▸ What is being asked
Render the listing below as a JSON list of strings, one per line with blank lines omitted, covering only the lines from the one containing "blue star: moved 1 px right, 2 px up" through the end of the listing. Leave the pictures out of the answer.

▸ Data in this exercise
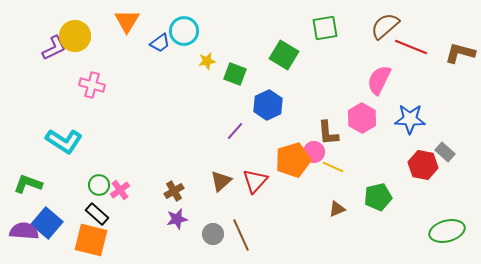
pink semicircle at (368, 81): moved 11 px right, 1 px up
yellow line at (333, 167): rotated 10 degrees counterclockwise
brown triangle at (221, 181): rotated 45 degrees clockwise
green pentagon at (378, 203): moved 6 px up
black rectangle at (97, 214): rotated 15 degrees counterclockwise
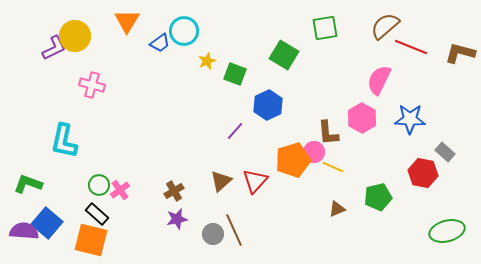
yellow star at (207, 61): rotated 12 degrees counterclockwise
cyan L-shape at (64, 141): rotated 69 degrees clockwise
red hexagon at (423, 165): moved 8 px down
brown line at (241, 235): moved 7 px left, 5 px up
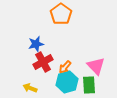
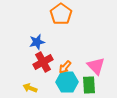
blue star: moved 1 px right, 2 px up
cyan hexagon: rotated 15 degrees clockwise
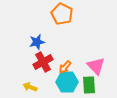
orange pentagon: moved 1 px right; rotated 10 degrees counterclockwise
yellow arrow: moved 1 px up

▸ Finished exercise
[
  "blue star: moved 1 px right, 2 px up",
  "cyan hexagon: rotated 15 degrees clockwise",
  "orange pentagon: moved 1 px right; rotated 10 degrees counterclockwise",
  "yellow arrow: moved 1 px up"
]